Image sets with object changes:
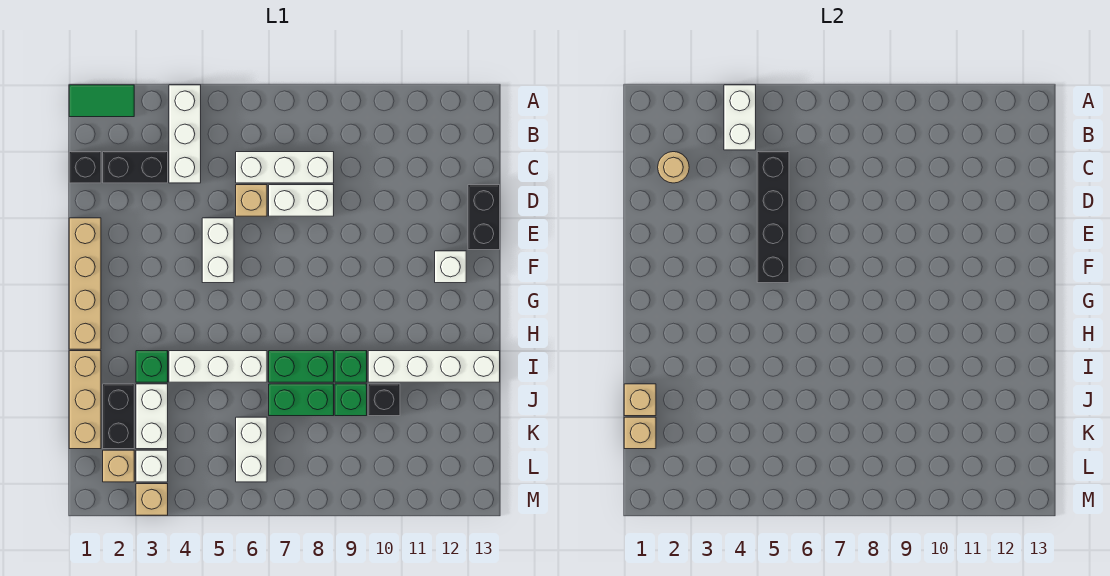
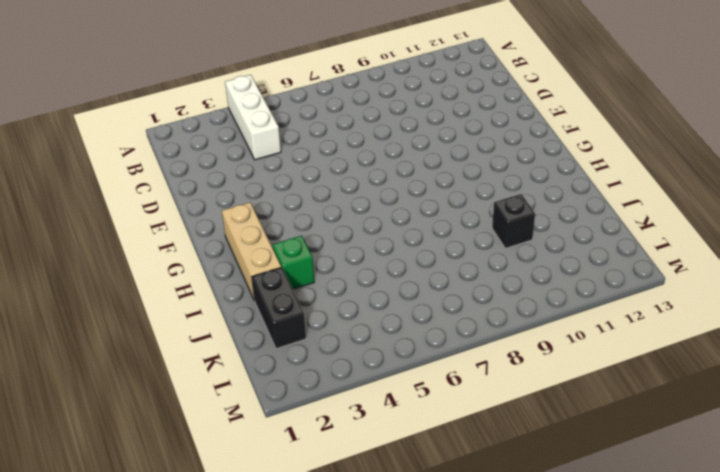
tan brick G2:I2 level 1 -> tan brick I1:K1 level 1
none -> green tile A1:A2 level 1
none -> black brick C1 level 1
none -> black brick C2:C3 level 1
none -> white brick C6:C8 level 1

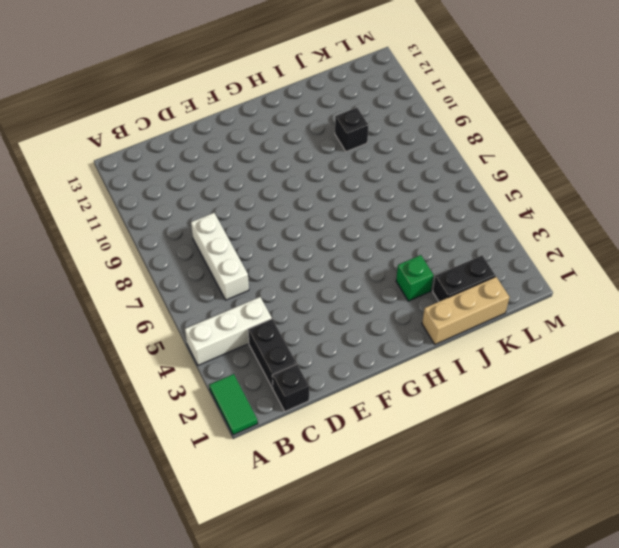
none -> tan brick D6 level 1
none -> white brick D7:D8 level 1
none -> black brick D13:E13 level 1
none -> tan brick E1:H1 level 1

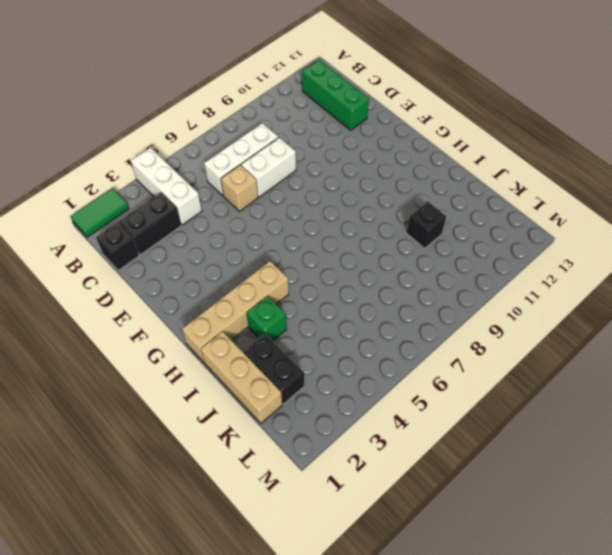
green brick B12:D12 level 1 -> none
tan brick H1:H4 level 1 -> tan brick E1:H1 level 1
none -> black brick D13:E13 level 1
none -> white brick E5:F5 level 1
none -> white brick F12 level 1
none -> white brick I4:I6 level 1

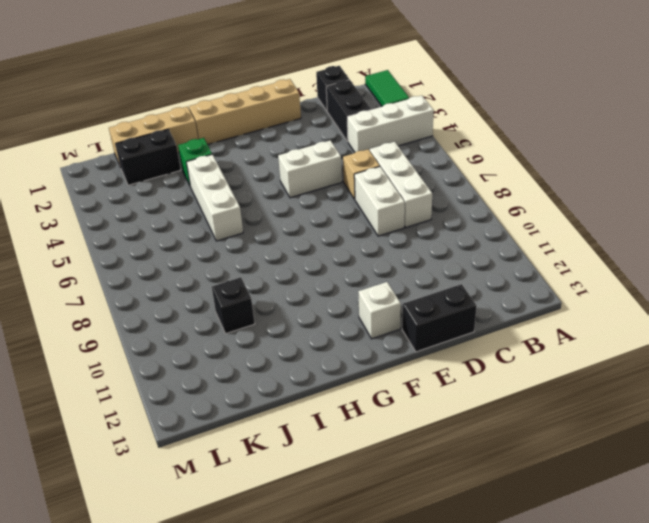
none -> green brick I7:I8 level 1
none -> green brick I9 level 1
none -> white brick I10:I13 level 1
none -> white brick J3:K3 level 1

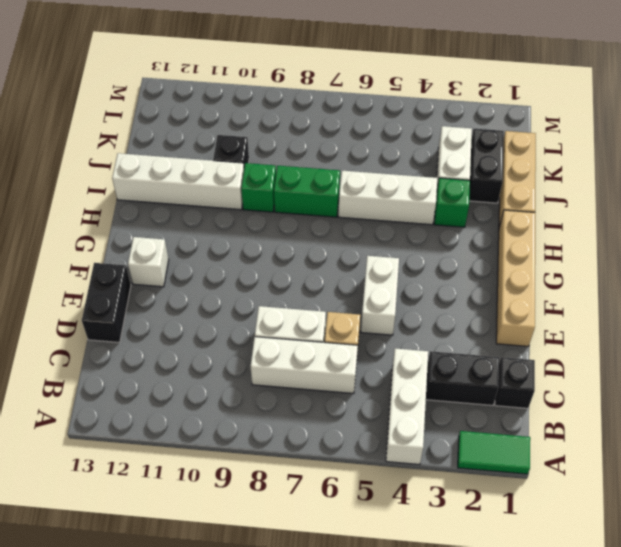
none -> green brick J7:J8 level 1
none -> green brick J9 level 1
none -> white brick K6:L6 level 1
none -> tan brick L2 level 1

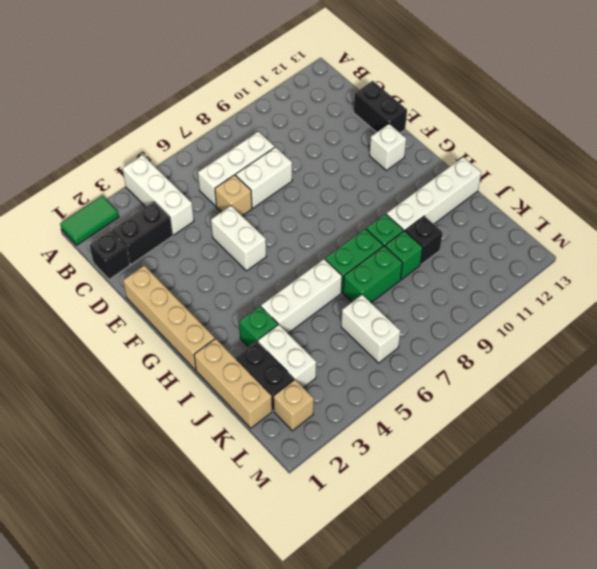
none -> white brick L3 level 1
none -> tan brick M3 level 1
none -> white brick A4:B4 level 2
none -> tan round brick C2 level 2

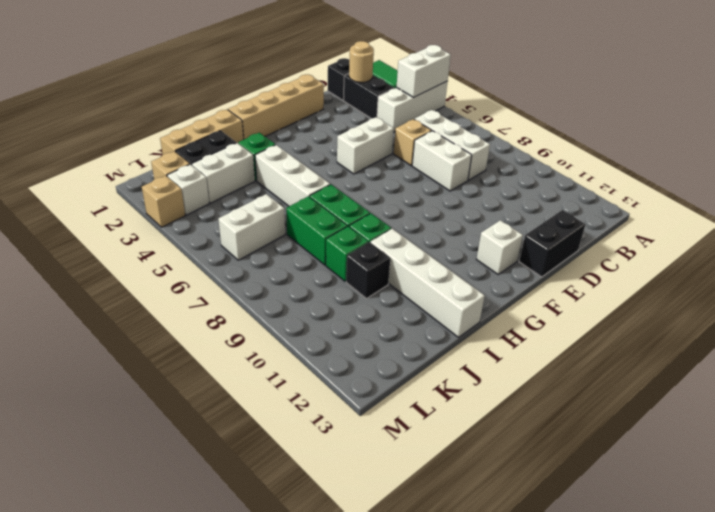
none -> black brick C5:F5 level 2
none -> tan brick J1 level 2
none -> tan brick K1 level 2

[Work instruction]: Keep the pictures out and write out the records exactly.

[Reply to the exercise]:
tan brick G2:I2 level 1 -> tan brick I1:K1 level 1
none -> green tile A1:A2 level 1
none -> black brick C1 level 1
none -> black brick C2:C3 level 1
none -> white brick C6:C8 level 1

none -> tan brick D6 level 1
none -> white brick D7:D8 level 1
none -> black brick D13:E13 level 1
none -> tan brick E1:H1 level 1

green brick B12:D12 level 1 -> none
tan brick H1:H4 level 1 -> tan brick E1:H1 level 1
none -> black brick D13:E13 level 1
none -> white brick E5:F5 level 1
none -> white brick F12 level 1
none -> white brick I4:I6 level 1

none -> green brick I7:I8 level 1
none -> green brick I9 level 1
none -> white brick I10:I13 level 1
none -> white brick J3:K3 level 1

none -> green brick J7:J8 level 1
none -> green brick J9 level 1
none -> white brick K6:L6 level 1
none -> tan brick L2 level 1

none -> white brick L3 level 1
none -> tan brick M3 level 1
none -> white brick A4:B4 level 2
none -> tan round brick C2 level 2

none -> black brick C5:F5 level 2
none -> tan brick J1 level 2
none -> tan brick K1 level 2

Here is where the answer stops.